Your assignment: Work through the entries below and report how many lines include "grey". The number alone is the answer.

(Scene change data)
--- START ---

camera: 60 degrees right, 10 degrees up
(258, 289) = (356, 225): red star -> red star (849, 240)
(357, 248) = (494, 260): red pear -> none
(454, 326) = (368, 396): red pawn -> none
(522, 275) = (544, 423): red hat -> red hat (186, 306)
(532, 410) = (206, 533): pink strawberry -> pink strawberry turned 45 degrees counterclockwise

--- END ---
--- START ---

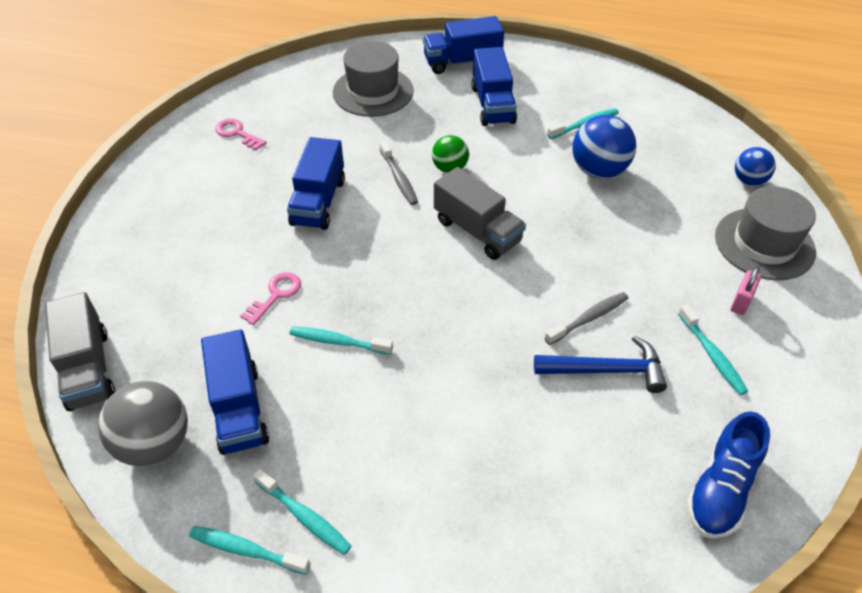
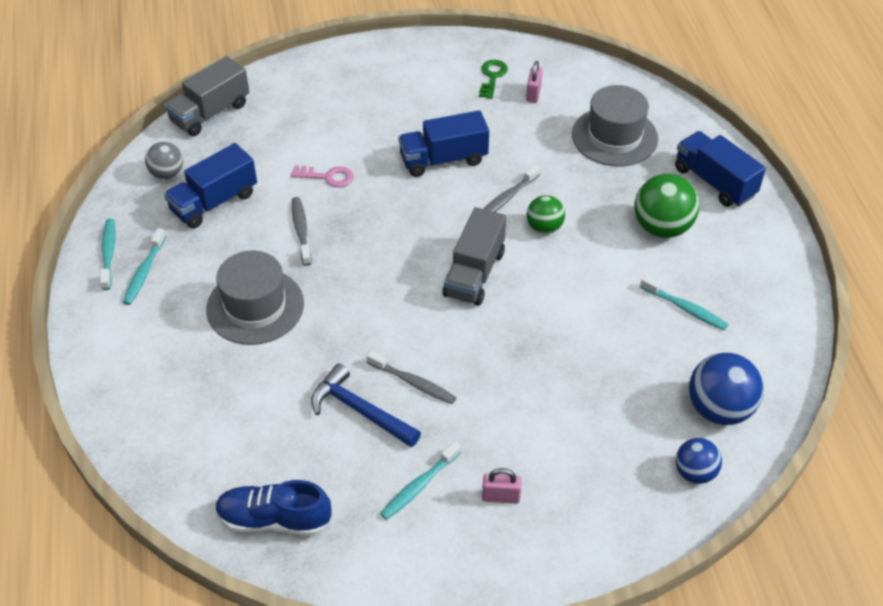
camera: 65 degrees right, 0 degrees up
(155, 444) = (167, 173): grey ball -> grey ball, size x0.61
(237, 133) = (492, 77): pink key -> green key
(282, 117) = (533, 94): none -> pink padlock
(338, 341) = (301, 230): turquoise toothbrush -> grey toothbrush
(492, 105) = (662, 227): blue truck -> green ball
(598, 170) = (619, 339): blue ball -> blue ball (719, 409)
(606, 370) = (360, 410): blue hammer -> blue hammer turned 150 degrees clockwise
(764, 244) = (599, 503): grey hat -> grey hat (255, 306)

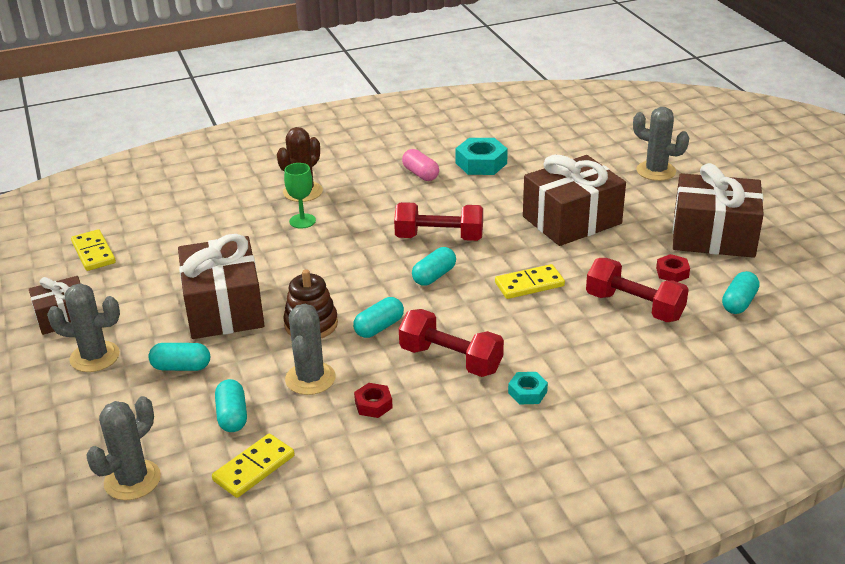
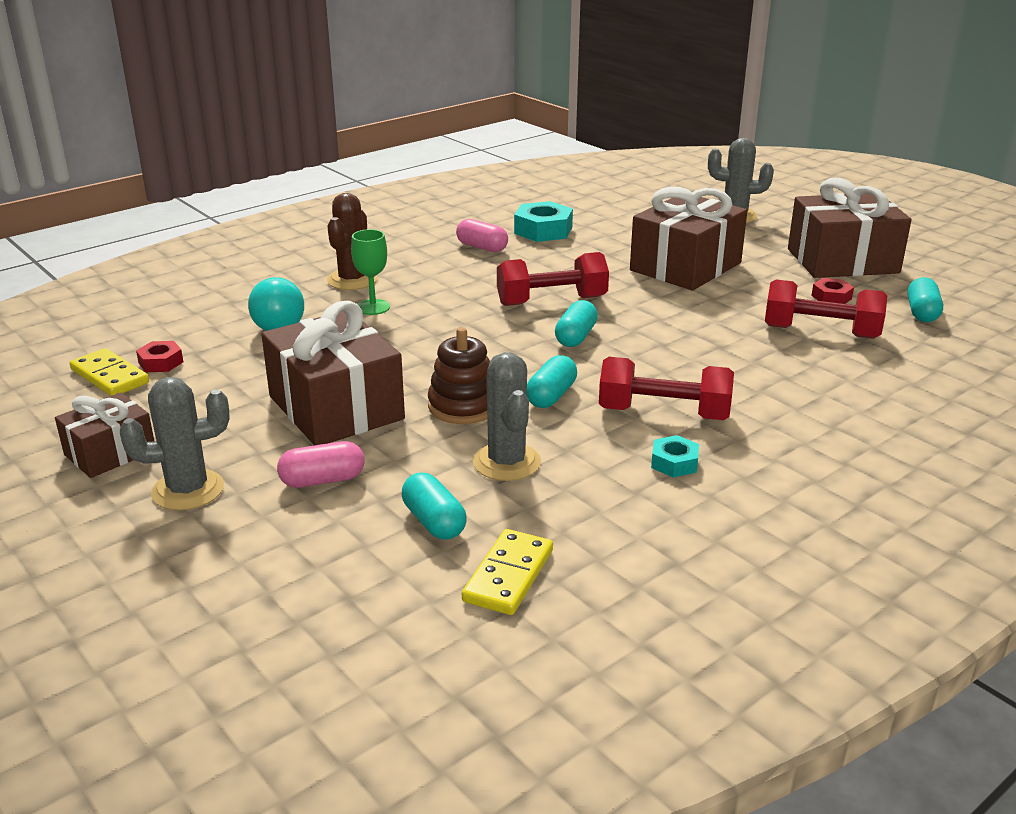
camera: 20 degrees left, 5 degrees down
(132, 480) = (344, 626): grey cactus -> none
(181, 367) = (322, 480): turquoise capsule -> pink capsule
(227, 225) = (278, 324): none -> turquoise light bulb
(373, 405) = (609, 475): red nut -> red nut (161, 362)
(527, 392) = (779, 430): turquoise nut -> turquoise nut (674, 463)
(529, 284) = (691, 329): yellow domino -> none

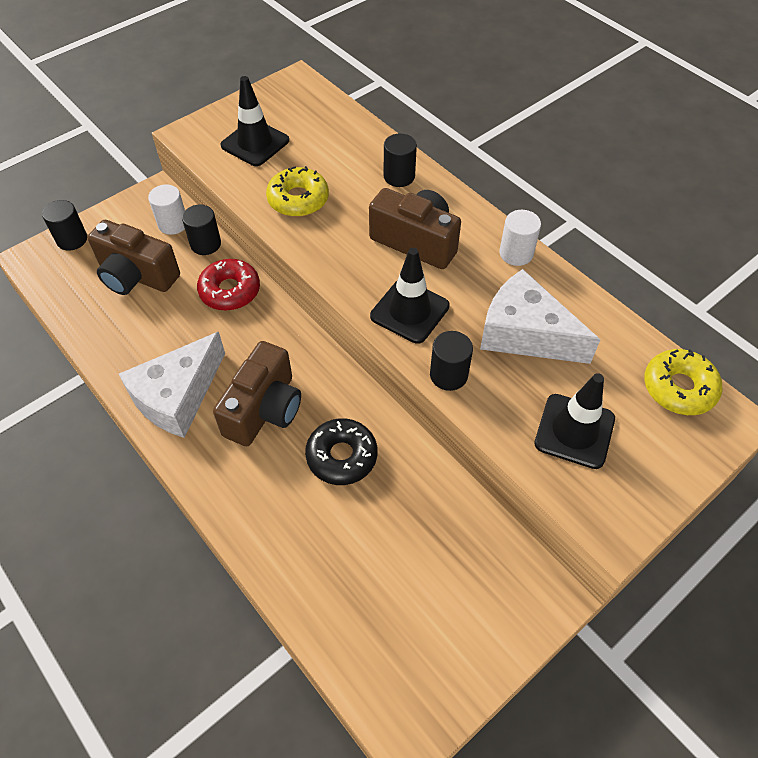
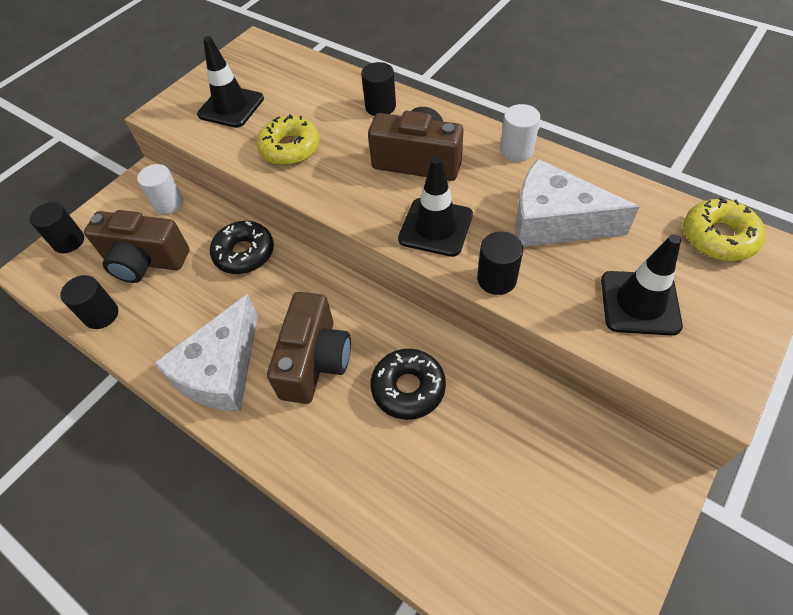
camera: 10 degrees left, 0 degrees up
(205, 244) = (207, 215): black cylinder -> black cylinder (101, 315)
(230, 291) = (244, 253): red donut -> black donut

--- END ---

Exercise answer: 4